* [Problem statement]: In the data below, how many lines contain the string "DRIVER"? Give only the number.
[Data records]
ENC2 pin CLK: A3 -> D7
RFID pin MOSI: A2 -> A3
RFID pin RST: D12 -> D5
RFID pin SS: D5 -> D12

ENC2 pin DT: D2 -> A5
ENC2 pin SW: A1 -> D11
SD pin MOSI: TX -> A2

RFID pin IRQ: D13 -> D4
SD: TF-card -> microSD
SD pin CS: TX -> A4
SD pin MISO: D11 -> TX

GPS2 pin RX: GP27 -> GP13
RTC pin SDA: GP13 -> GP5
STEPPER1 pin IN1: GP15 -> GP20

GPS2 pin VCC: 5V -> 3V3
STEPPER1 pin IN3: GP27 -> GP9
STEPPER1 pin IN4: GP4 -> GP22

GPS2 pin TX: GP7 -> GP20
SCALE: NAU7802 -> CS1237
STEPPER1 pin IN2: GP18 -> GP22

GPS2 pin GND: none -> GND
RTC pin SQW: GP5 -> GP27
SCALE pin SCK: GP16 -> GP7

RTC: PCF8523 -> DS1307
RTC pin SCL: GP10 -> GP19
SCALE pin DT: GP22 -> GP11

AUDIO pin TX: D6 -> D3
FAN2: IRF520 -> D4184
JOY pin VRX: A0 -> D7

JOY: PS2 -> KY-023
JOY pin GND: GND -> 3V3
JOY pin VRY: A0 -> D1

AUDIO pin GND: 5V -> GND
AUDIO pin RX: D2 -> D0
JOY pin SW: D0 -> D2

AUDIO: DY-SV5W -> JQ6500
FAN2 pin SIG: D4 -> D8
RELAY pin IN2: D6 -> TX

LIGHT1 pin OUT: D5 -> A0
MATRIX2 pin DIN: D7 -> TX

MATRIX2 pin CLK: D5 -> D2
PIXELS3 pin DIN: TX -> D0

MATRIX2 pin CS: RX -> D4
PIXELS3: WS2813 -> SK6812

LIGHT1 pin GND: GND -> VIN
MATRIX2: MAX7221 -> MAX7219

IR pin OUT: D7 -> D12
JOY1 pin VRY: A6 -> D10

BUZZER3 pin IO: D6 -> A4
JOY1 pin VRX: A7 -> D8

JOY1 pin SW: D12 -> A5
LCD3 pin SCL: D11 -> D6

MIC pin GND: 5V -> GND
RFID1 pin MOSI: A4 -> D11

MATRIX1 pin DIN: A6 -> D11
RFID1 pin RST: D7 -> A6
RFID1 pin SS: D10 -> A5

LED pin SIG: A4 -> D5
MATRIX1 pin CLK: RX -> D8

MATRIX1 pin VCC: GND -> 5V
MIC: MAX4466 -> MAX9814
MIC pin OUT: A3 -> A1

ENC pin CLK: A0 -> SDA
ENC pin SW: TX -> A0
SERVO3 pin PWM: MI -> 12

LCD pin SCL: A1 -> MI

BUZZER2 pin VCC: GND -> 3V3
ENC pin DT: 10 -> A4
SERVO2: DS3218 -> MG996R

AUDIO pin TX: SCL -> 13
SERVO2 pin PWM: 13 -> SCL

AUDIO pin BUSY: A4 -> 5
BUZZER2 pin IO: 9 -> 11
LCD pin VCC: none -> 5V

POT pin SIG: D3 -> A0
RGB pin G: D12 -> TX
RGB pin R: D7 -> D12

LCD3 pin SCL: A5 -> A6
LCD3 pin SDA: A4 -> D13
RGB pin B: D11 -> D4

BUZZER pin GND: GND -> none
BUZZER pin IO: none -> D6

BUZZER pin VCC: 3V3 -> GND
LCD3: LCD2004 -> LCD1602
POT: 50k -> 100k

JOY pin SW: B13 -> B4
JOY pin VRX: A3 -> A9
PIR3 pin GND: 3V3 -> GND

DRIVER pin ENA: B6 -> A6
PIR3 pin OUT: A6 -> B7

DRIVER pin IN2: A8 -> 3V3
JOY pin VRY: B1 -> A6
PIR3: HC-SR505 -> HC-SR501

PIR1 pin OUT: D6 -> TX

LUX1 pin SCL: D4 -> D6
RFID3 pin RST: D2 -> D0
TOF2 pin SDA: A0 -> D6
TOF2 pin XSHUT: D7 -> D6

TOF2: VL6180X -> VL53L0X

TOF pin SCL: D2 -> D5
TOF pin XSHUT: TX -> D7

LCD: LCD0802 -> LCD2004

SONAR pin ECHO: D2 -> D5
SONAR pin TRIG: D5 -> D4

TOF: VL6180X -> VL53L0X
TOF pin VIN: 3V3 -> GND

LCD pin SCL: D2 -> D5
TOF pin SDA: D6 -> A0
[/Data records]
* [Output below]: 2